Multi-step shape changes
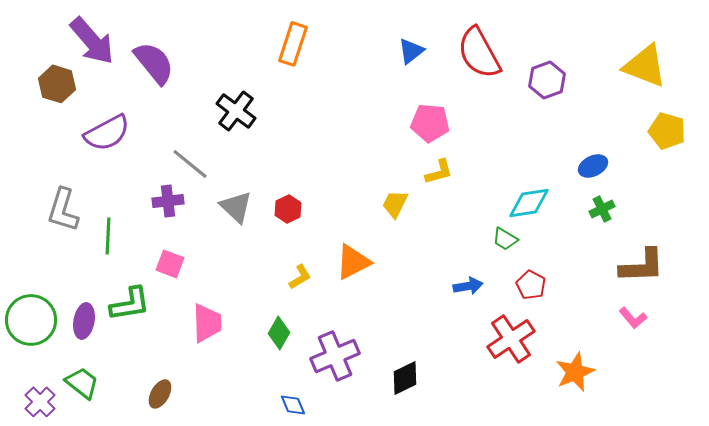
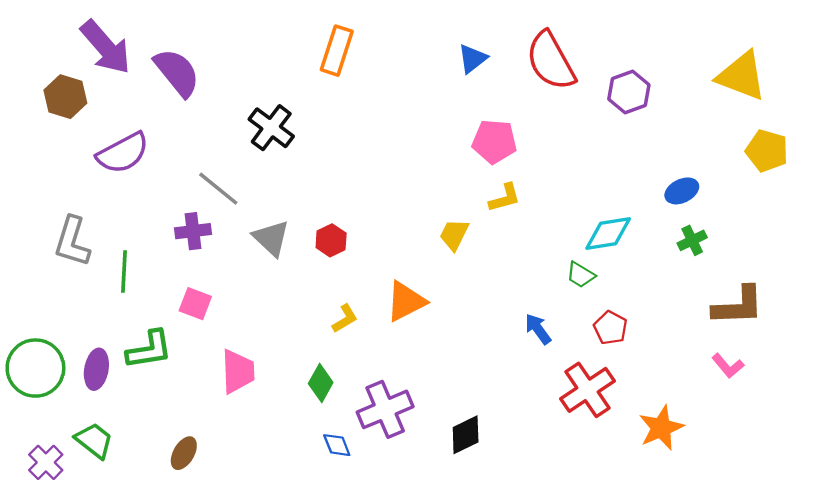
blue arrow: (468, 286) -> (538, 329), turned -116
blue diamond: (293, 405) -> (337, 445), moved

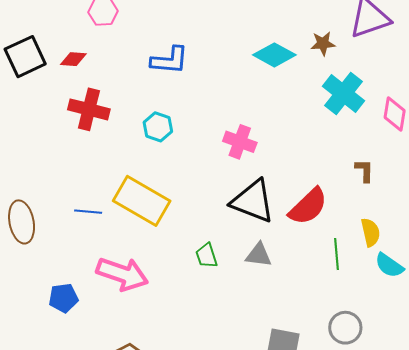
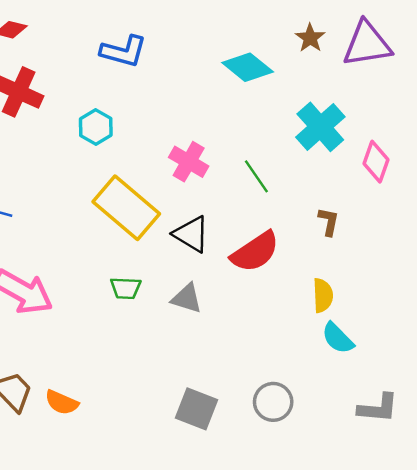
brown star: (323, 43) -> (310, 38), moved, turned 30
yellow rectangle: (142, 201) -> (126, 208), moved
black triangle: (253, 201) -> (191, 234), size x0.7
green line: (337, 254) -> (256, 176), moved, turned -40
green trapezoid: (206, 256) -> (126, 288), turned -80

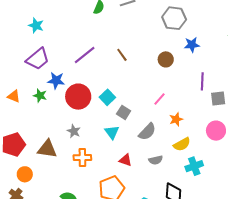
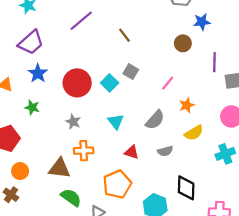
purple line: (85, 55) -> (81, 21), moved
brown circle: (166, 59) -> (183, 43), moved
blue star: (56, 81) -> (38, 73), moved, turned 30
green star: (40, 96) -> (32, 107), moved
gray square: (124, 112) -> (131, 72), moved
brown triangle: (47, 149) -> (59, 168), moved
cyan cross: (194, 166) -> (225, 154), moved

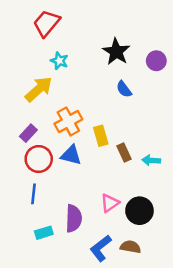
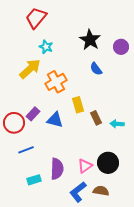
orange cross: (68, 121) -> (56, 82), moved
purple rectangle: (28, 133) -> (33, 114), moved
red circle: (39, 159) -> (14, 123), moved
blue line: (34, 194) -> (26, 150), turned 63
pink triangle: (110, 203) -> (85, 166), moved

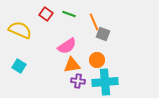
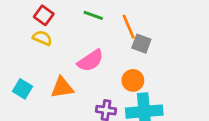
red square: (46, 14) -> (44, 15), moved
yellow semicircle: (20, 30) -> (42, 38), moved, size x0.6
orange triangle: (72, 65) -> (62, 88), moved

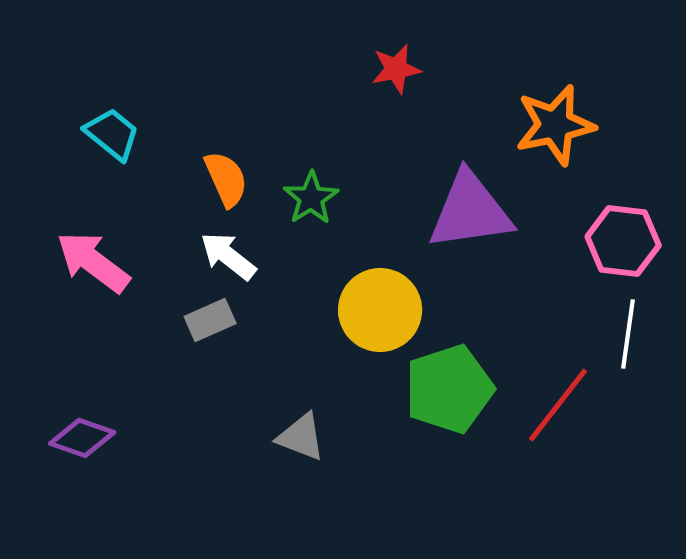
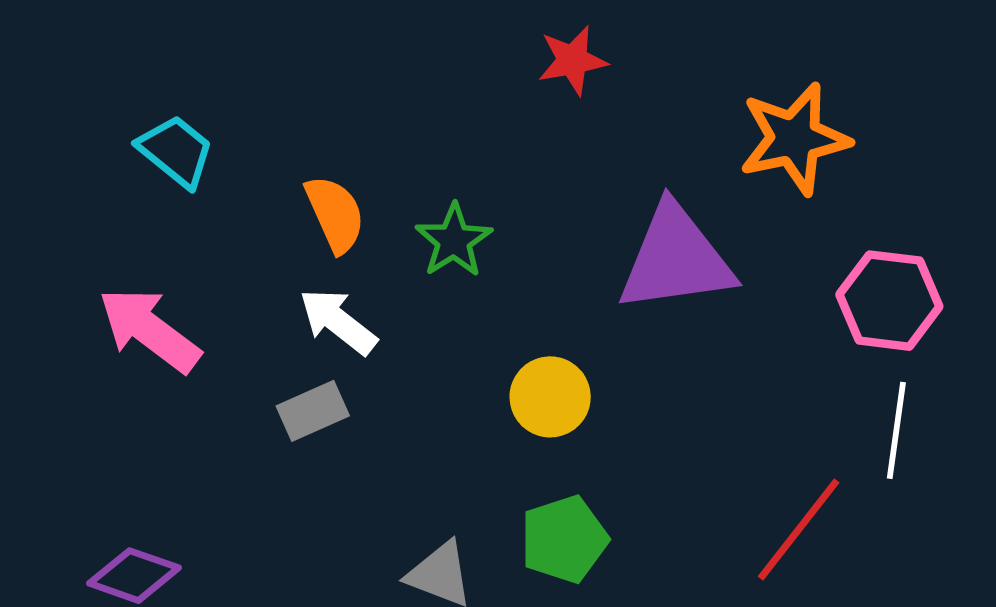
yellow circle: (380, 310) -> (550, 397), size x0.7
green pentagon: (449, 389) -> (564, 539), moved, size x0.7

# What is needed
Wherever the word "cross" turns up in the records above, copy the line that holds it.

# Result below
cyan cross: (194, 166) -> (225, 154), moved
orange cross: (68, 121) -> (56, 82), moved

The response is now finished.